■ WHAT IS REQUIRED
Make a verbatim copy of the records; pictures stay out.

++++

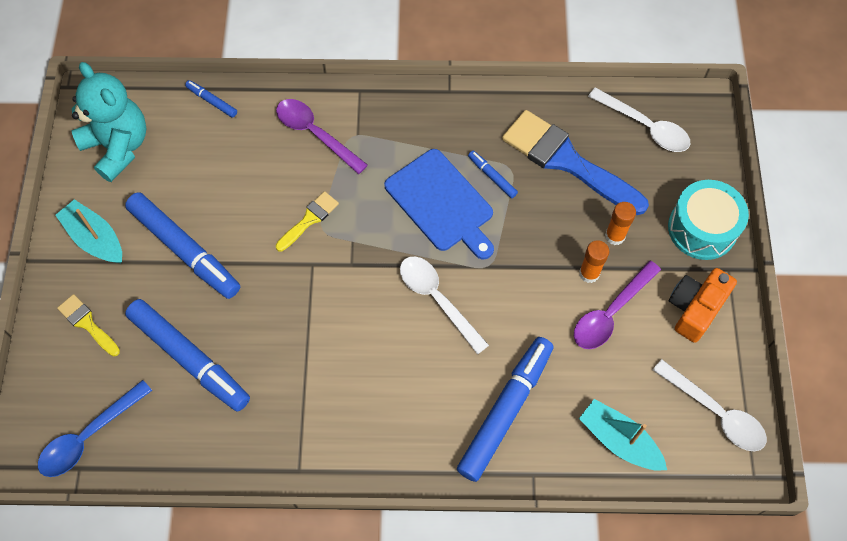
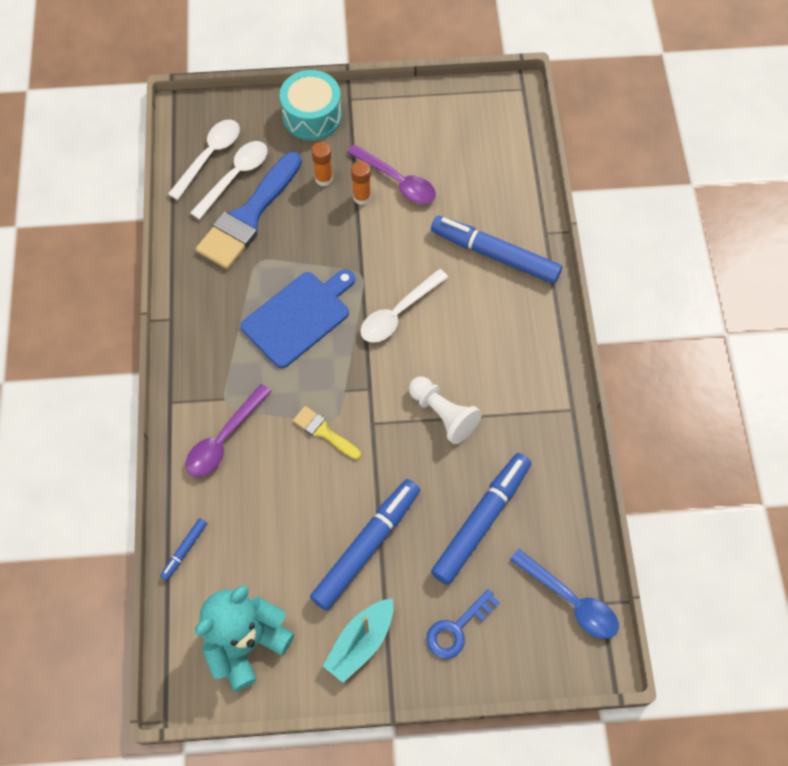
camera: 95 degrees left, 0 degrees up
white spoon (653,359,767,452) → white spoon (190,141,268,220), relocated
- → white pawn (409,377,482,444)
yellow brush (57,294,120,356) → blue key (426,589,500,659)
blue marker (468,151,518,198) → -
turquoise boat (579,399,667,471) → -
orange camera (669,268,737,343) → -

++++

■ RESPONSE
camera: 95 degrees left, 0 degrees up
white spoon (653,359,767,452) → white spoon (190,141,268,220), relocated
- → white pawn (409,377,482,444)
yellow brush (57,294,120,356) → blue key (426,589,500,659)
blue marker (468,151,518,198) → -
turquoise boat (579,399,667,471) → -
orange camera (669,268,737,343) → -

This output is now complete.